* [Required work]: Could you please transcribe the data exactly, without the pictures?

'''

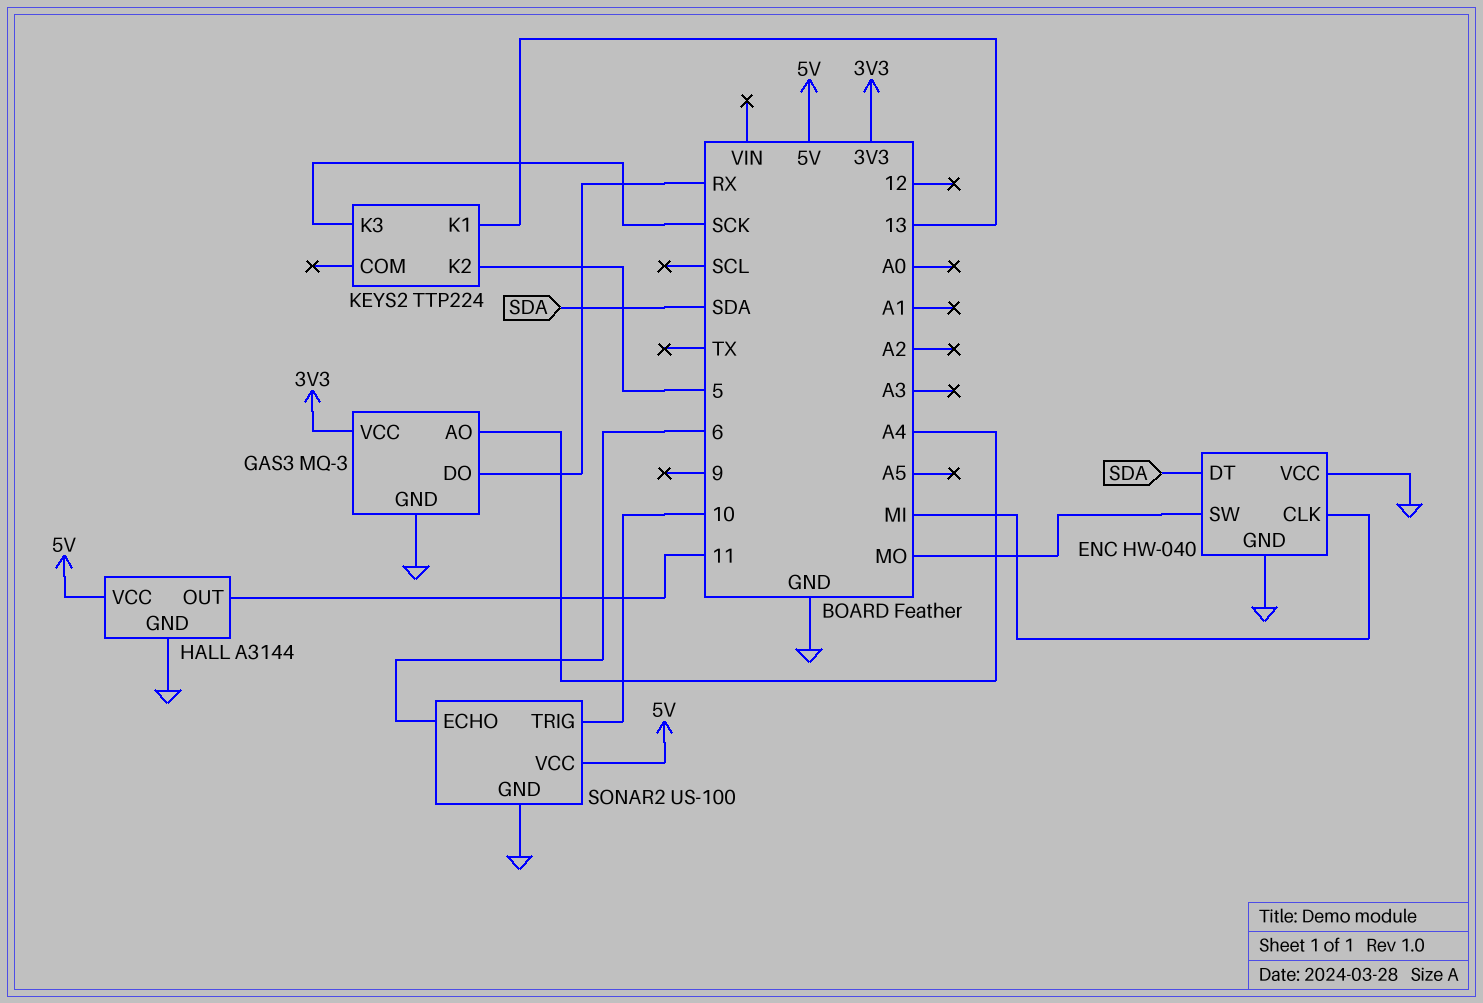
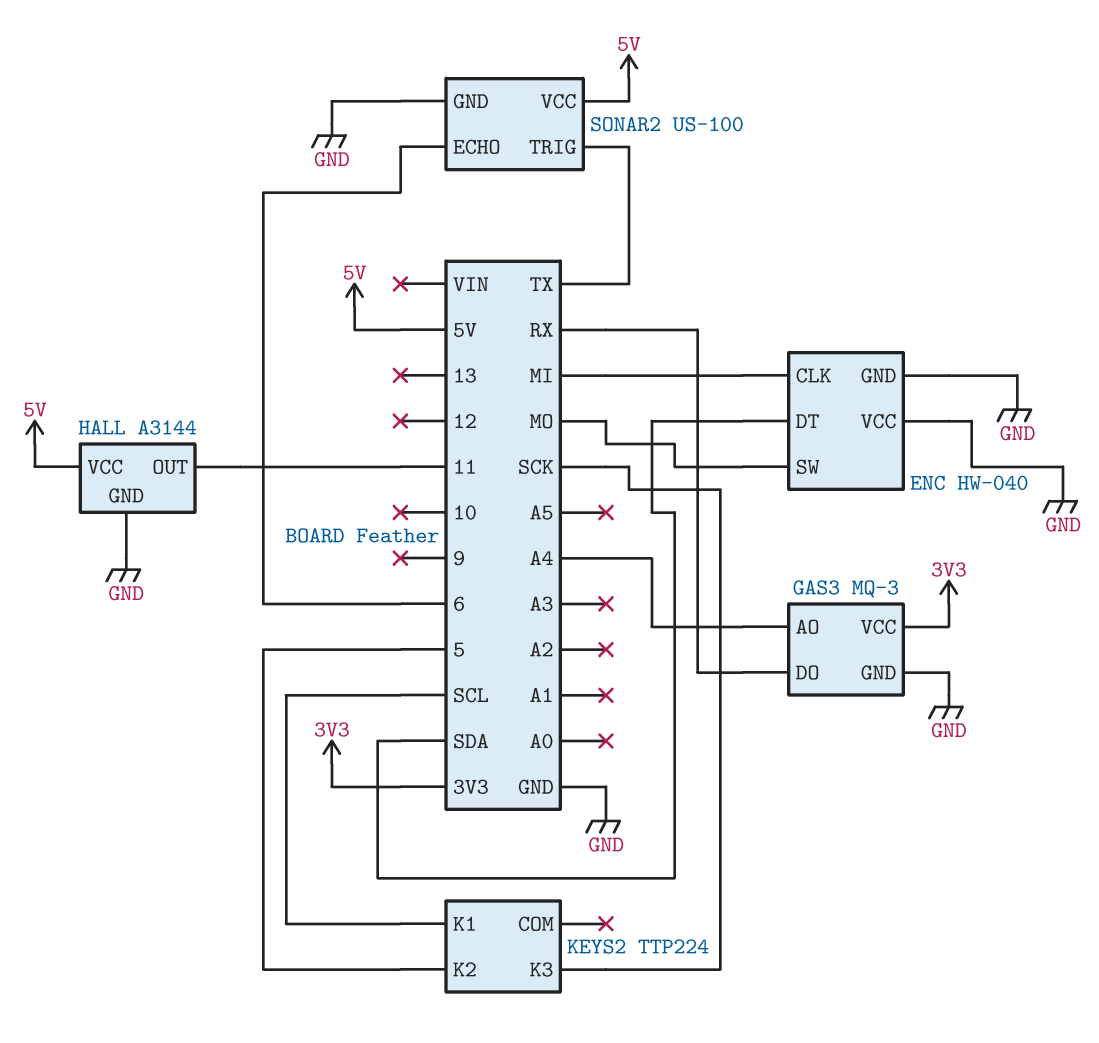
KEYS2 pin K1: 13 -> SCL
SONAR2 pin TRIG: 10 -> TX

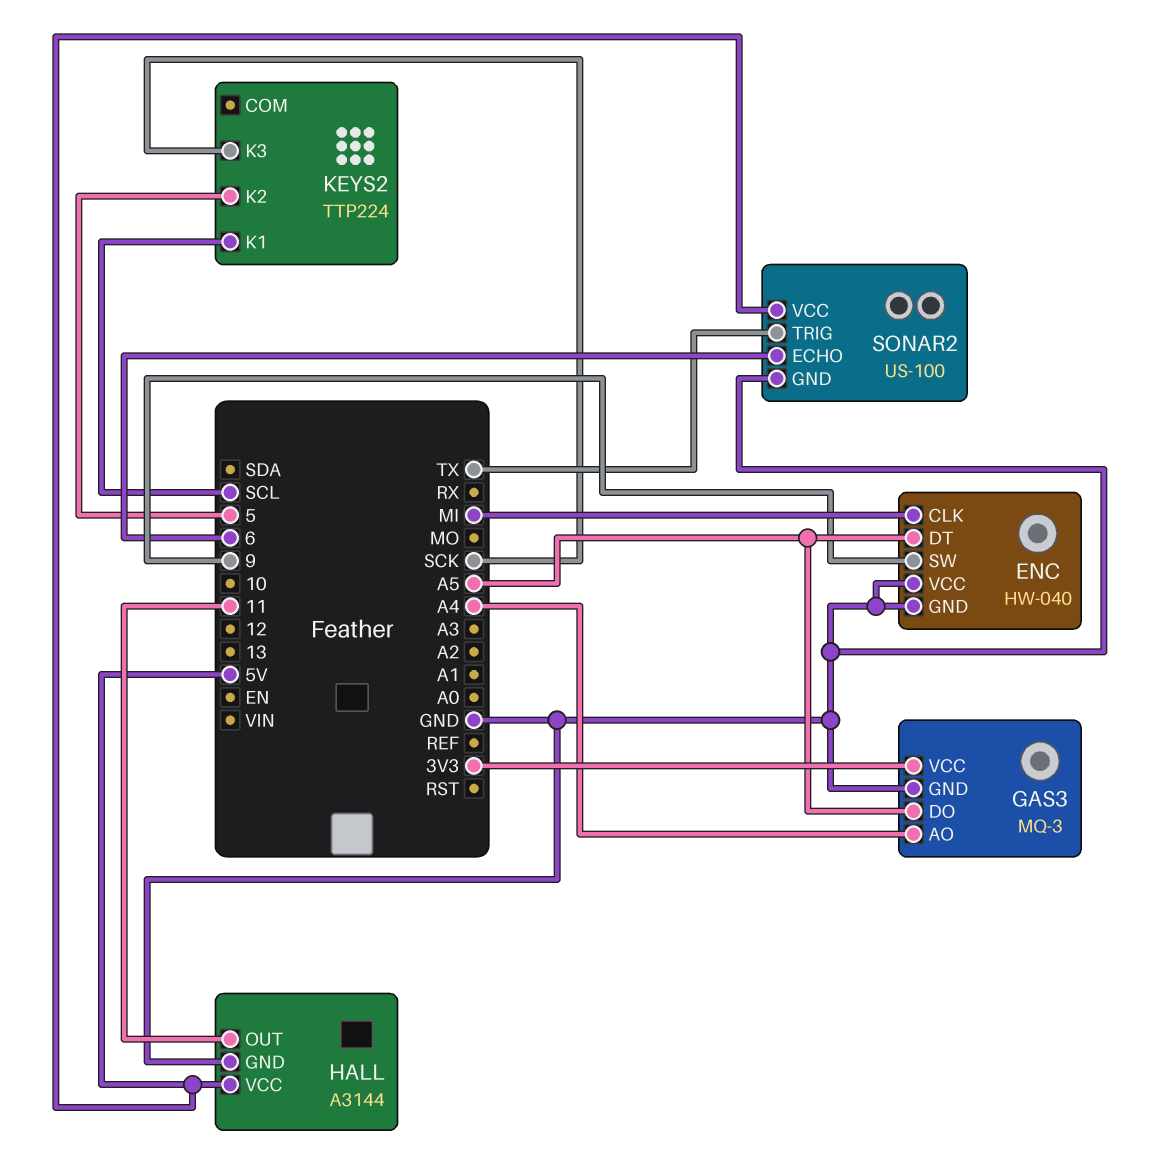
ENC pin DT: SDA -> A5
ENC pin SW: MO -> 9
GAS3 pin DO: RX -> A5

'''

* [Solved exercise]:
KEYS2 pin K1: 13 -> SCL
SONAR2 pin TRIG: 10 -> TX

ENC pin DT: SDA -> A5
ENC pin SW: MO -> 9
GAS3 pin DO: RX -> A5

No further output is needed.